▶ _What the exercise asks_: How many lines of the records below contain the word "animal"? Reply with the number only.

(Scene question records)
(begin)
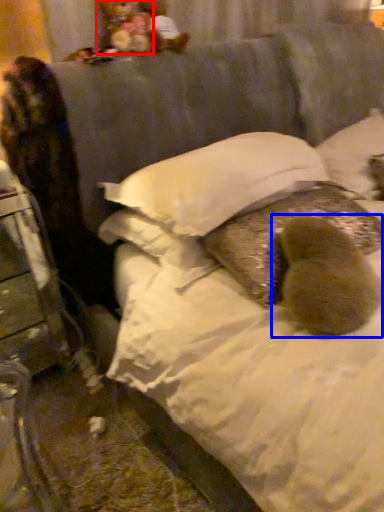
Question: Which object is closer to the camera taking this photo, figurine (highlighted by a red box) or animal (highlighted by a blue box)?

Choices:
 (A) figurine
 (B) animal

Answer: (B)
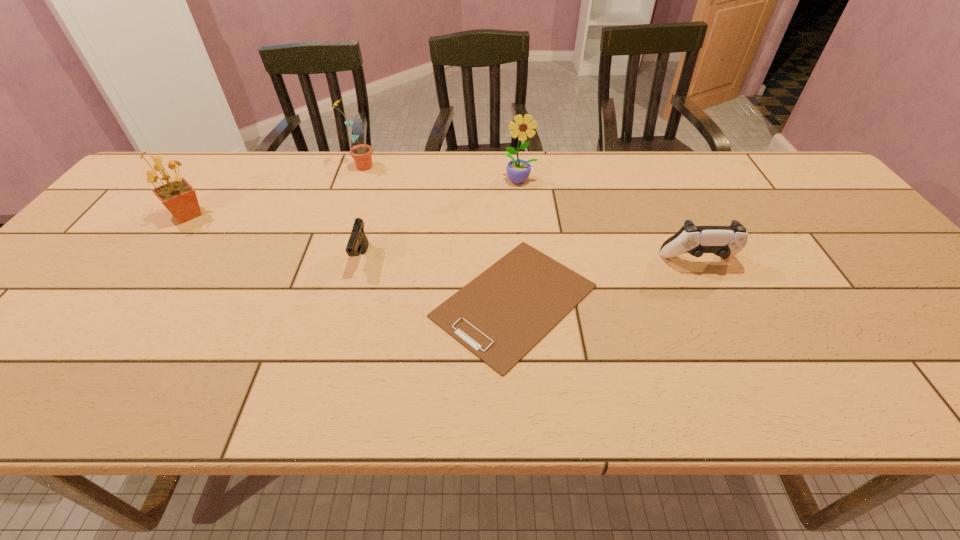
At what (x,y) coordinates should I click in order to perform the action: click on vacant space located on the flower of the second sunflower from right to left. Please return your answer as a coordinate pair (x, y). The width and height of the screenshot is (960, 540). Looking at the image, I should click on (397, 167).

Identify the location of vacant region located 0.290m at the front of the third farthest object with flowers visible. (314, 215).

Locate an element on the screen. The image size is (960, 540). vacant space located on the front-facing side of the fourth tallest object is located at coordinates (726, 319).

Locate an element on the screen. The image size is (960, 540). free spot located at the barrel of the pistol is located at coordinates (333, 366).

Identify the location of vacant space located 0.220m on the back of the clipboard. This screenshot has width=960, height=540. (507, 193).

This screenshot has height=540, width=960. Find the location of `object that is at the near edge`. object that is at the near edge is located at coordinates 499,316.

Image resolution: width=960 pixels, height=540 pixels. I want to click on object that is at the left edge, so click(x=179, y=197).

This screenshot has width=960, height=540. In the image, there is a desktop. Find the location of `vacant space at the far edge`. vacant space at the far edge is located at coordinates (642, 169).

Locate an element on the screen. vacant space at the near edge of the desktop is located at coordinates (347, 375).

Identify the location of vacant region at the left edge of the desktop. This screenshot has width=960, height=540. (115, 213).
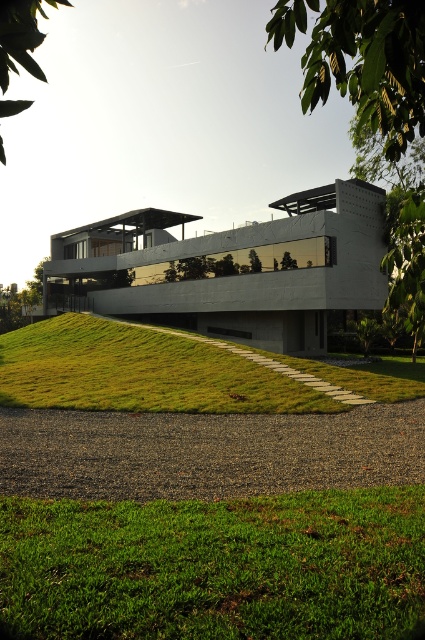
Question: Which point is closer to the camera taking this photo?

Choices:
 (A) (17, 570)
 (B) (20, 3)
 (C) (286, 360)

Answer: (B)

Question: Which point is farther to the camera?

Choices:
 (A) green leafy tree at upper right
 (B) green leafy tree at upper left
 (C) green grass at center

Answer: (C)

Question: Does green grassy at lower center appear on the right side of green grass at center?

Choices:
 (A) yes
 (B) no

Answer: (A)

Question: In this image, where is green grassy at lower center located relative to green leafy tree at upper left?

Choices:
 (A) above
 (B) below

Answer: (B)

Question: Which point appears closest to the camera in this image?

Choices:
 (A) (17, 56)
 (B) (399, 156)
 (C) (311, 586)
 (D) (40, 339)

Answer: (A)

Question: Is green grassy at lower center bigger than green leafy tree at upper right?

Choices:
 (A) yes
 (B) no

Answer: (B)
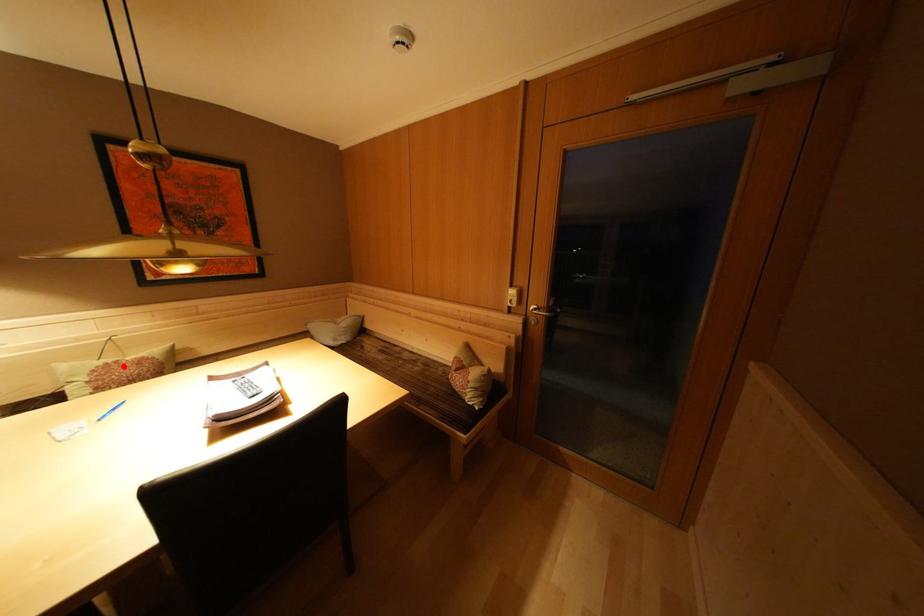
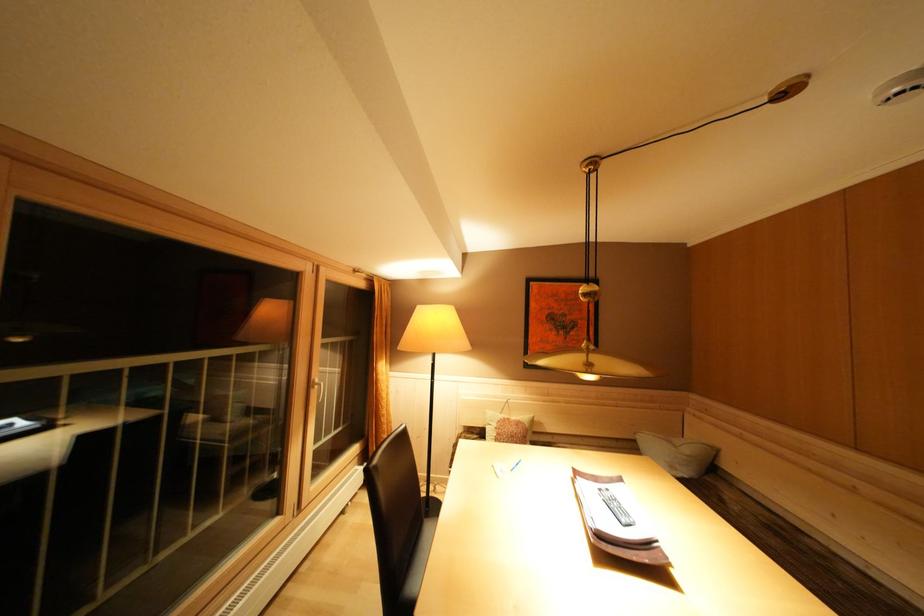
Question: I am providing you with two images of the same scene from different viewpoints. A red point is shown in image1. For the corresponding object point in image2, is it positioned nearer or farther from the camera?

Choices:
 (A) Nearer
 (B) Farther

Answer: (B)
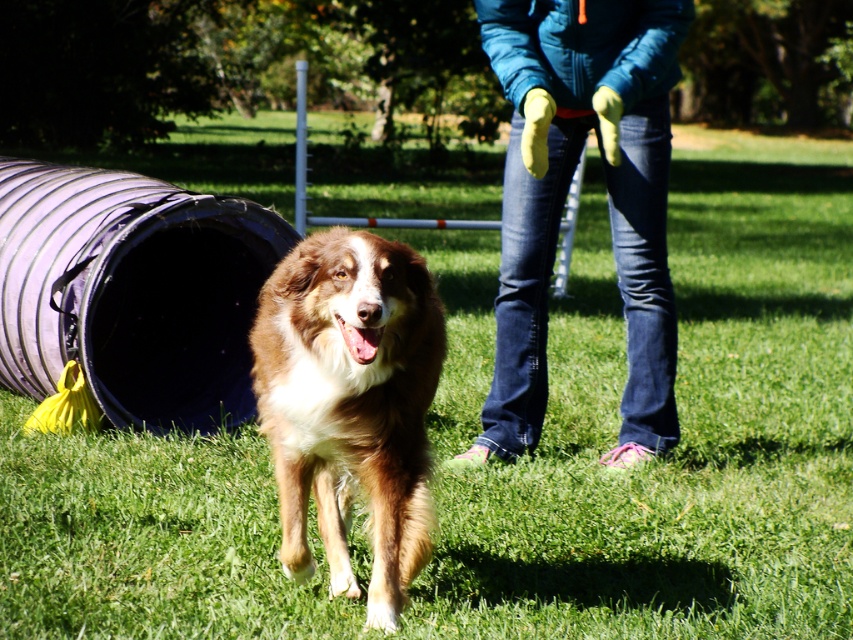
You are a photographer trying to capture the dog in motion. You notice the denim jeans at center and the rubberized purple tunnel at left in your viewfinder. Which object should you focus on to ensure the dog is centered in your shot?

To center the dog in your shot, focus on the denim jeans at center since it is positioned to the right of the rubberized purple tunnel at left, meaning the dog is likely moving towards the right side of the frame.

In the scene shown: You are a photographer trying to capture the brown fluffy dog at center without the denim jeans at center blocking the view. Can you adjust your position to do so?

The denim jeans at center is positioned over the brown fluffy dog at center, so adjusting your position to avoid the denim jeans at center blocking the view would allow you to capture the brown fluffy dog at center clearly.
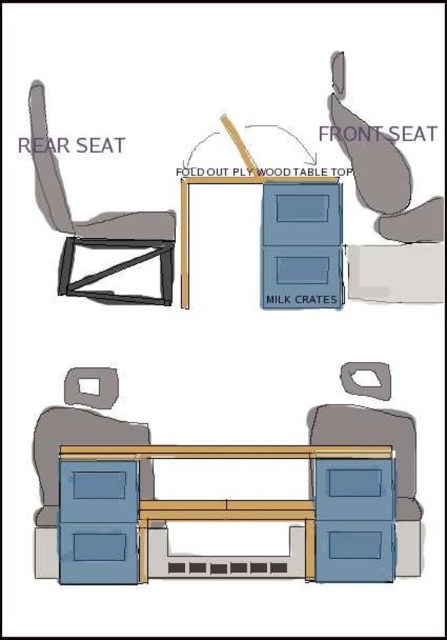
Question: Estimate the real-world distances between objects in this image. Which object is closer to the matte gray chair at rear?

Choices:
 (A) wooden table top at center
 (B) matte gray swivel chair at lower center
 (C) blue matte cabinet at center

Answer: (A)

Question: Can you confirm if blue matte cabinet at center is wider than matte gray chair at rear?

Choices:
 (A) no
 (B) yes

Answer: (B)

Question: Which of the following is the farthest from the observer?

Choices:
 (A) blue matte cabinet at center
 (B) wooden table top at center
 (C) matte gray swivel chair at lower center
 (D) matte gray chair at rear

Answer: (B)

Question: Which of the following is the farthest from the observer?

Choices:
 (A) blue matte cabinet at center
 (B) matte gray chair at rear
 (C) wooden table top at center
 (D) matte gray swivel chair at lower center

Answer: (C)

Question: Can you confirm if blue matte cabinet at center is wider than wooden table top at center?

Choices:
 (A) no
 (B) yes

Answer: (B)

Question: Does blue matte cabinet at center have a greater width compared to wooden table top at center?

Choices:
 (A) yes
 (B) no

Answer: (A)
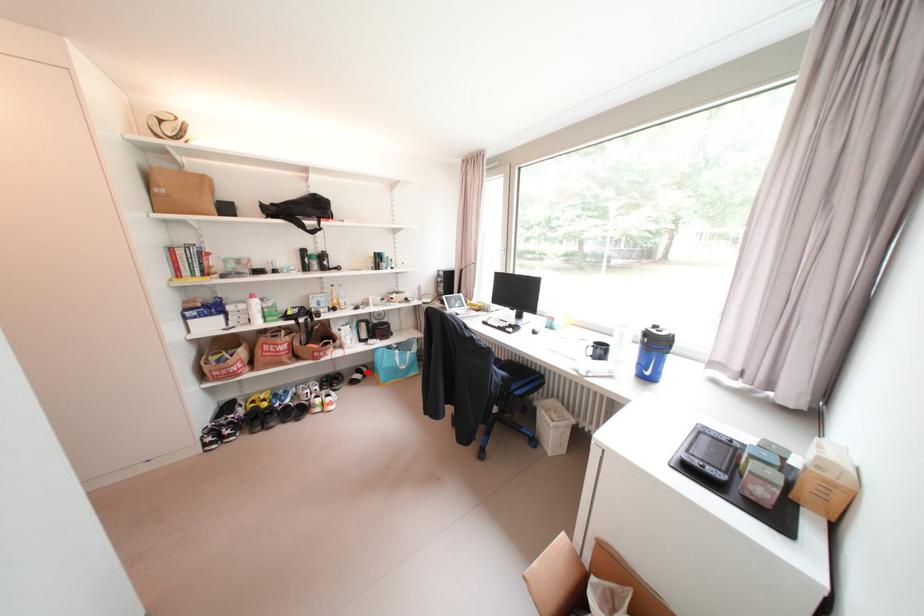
(end)
▶ _Solution to this task_: 2